▶ _Input material_

━━━

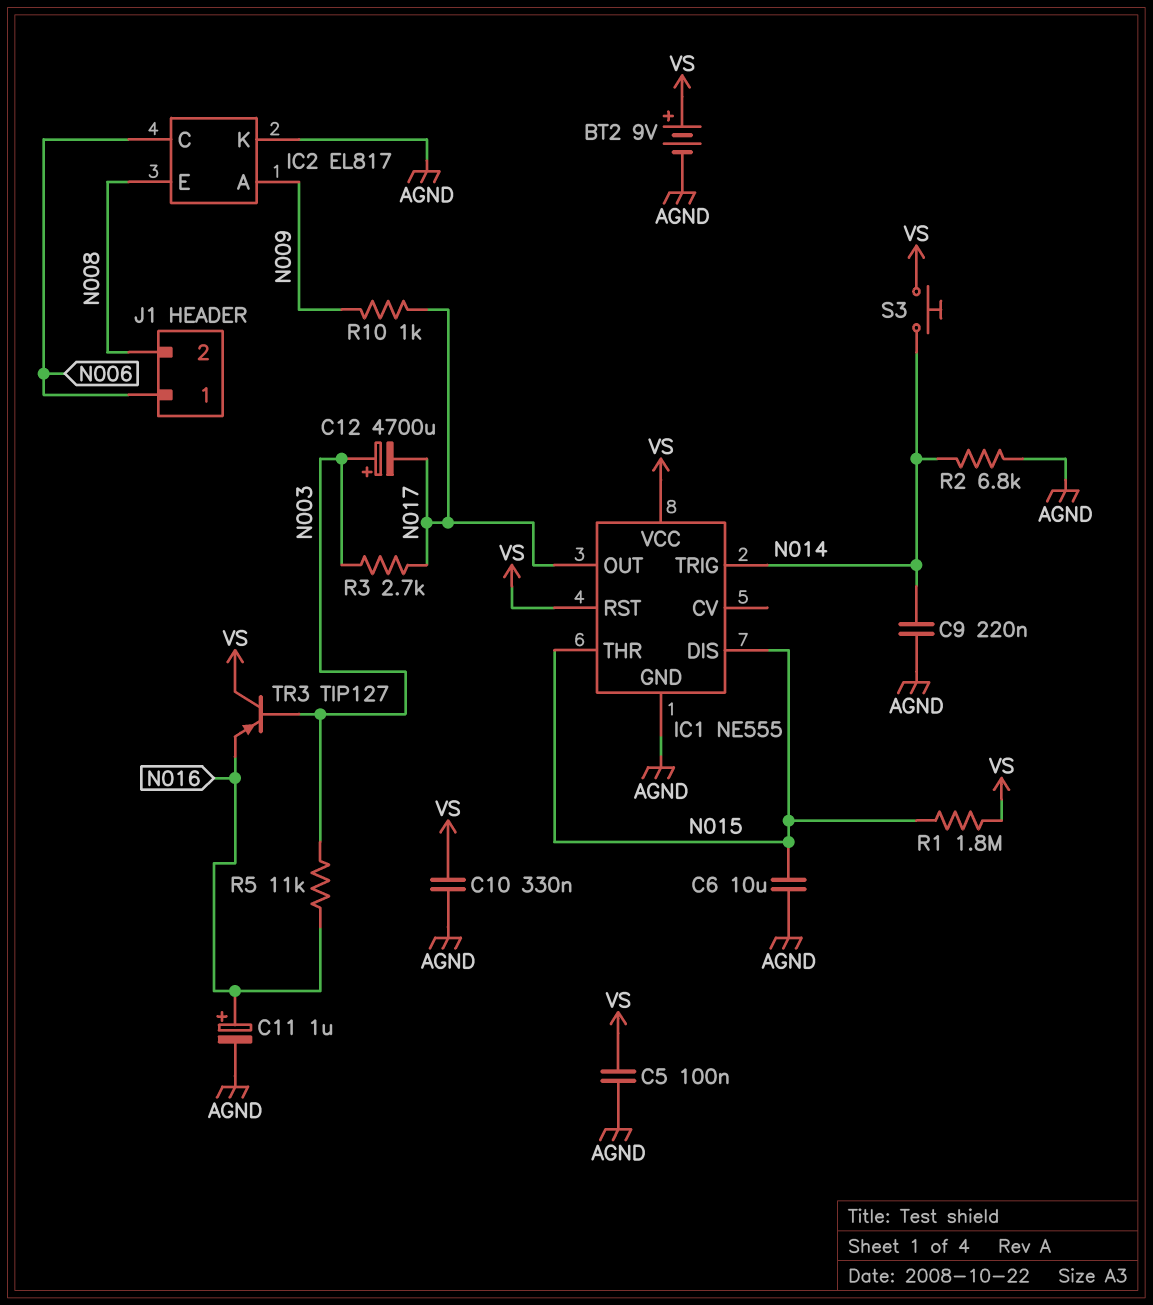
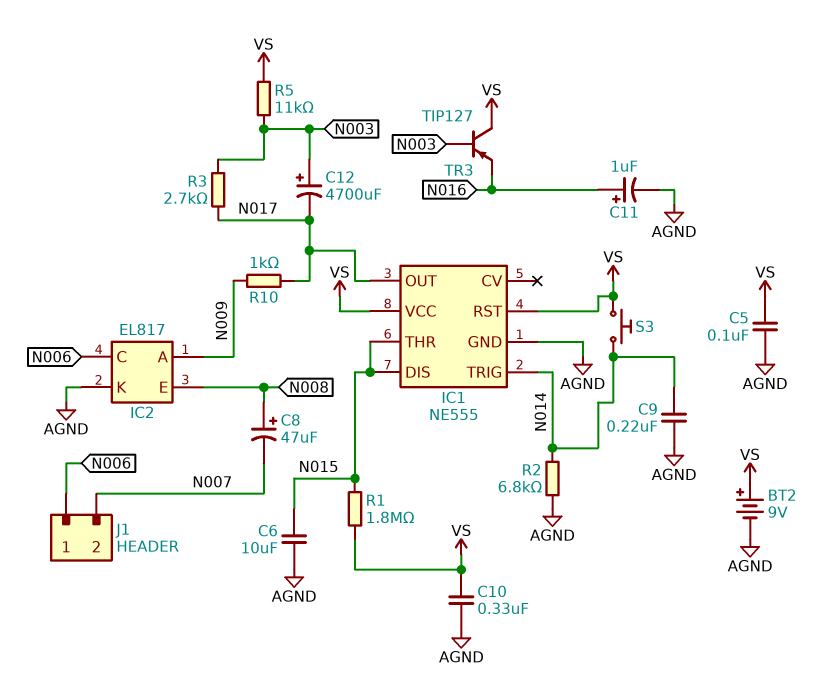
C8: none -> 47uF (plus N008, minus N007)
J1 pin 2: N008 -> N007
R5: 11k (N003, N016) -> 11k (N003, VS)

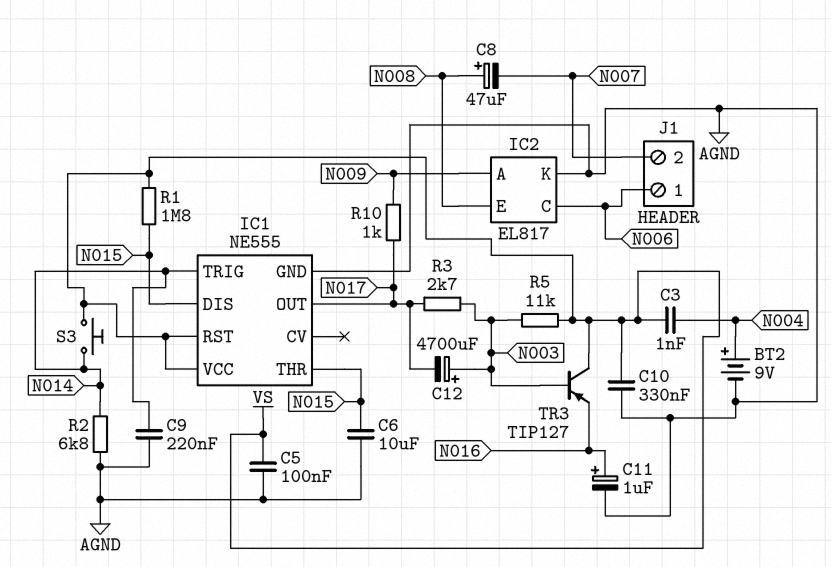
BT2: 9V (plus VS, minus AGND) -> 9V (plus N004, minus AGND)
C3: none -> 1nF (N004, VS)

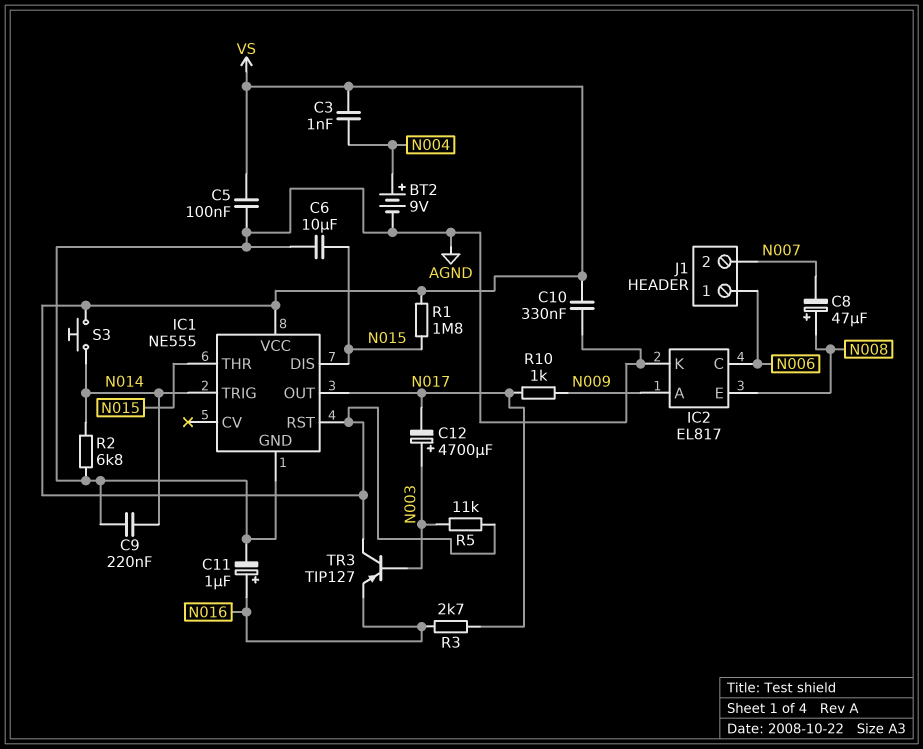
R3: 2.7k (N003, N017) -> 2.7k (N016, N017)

━━━

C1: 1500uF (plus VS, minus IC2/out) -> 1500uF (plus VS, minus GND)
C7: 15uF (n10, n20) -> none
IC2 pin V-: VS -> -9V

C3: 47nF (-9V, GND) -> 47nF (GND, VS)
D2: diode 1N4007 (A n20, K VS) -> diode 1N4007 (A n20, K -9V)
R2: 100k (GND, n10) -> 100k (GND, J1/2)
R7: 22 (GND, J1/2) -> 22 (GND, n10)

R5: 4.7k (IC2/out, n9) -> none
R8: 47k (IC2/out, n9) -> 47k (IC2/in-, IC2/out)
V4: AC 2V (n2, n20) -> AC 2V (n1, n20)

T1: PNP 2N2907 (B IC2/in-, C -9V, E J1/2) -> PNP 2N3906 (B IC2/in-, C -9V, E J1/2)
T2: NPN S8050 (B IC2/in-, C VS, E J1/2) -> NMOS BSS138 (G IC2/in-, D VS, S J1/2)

━━━

▶ _Your instructions_
Leaving out all pictures, set down exactly the lines of the material above, from the line with "C8: none -> 47uF (plus N008, minus N007)" to the line with "R3: 2.7k (N003, N017) -> 2.7k (N016, N017)" inclusive, and no others.

▶ _Answer space_
C8: none -> 47uF (plus N008, minus N007)
J1 pin 2: N008 -> N007
R5: 11k (N003, N016) -> 11k (N003, VS)

BT2: 9V (plus VS, minus AGND) -> 9V (plus N004, minus AGND)
C3: none -> 1nF (N004, VS)

R3: 2.7k (N003, N017) -> 2.7k (N016, N017)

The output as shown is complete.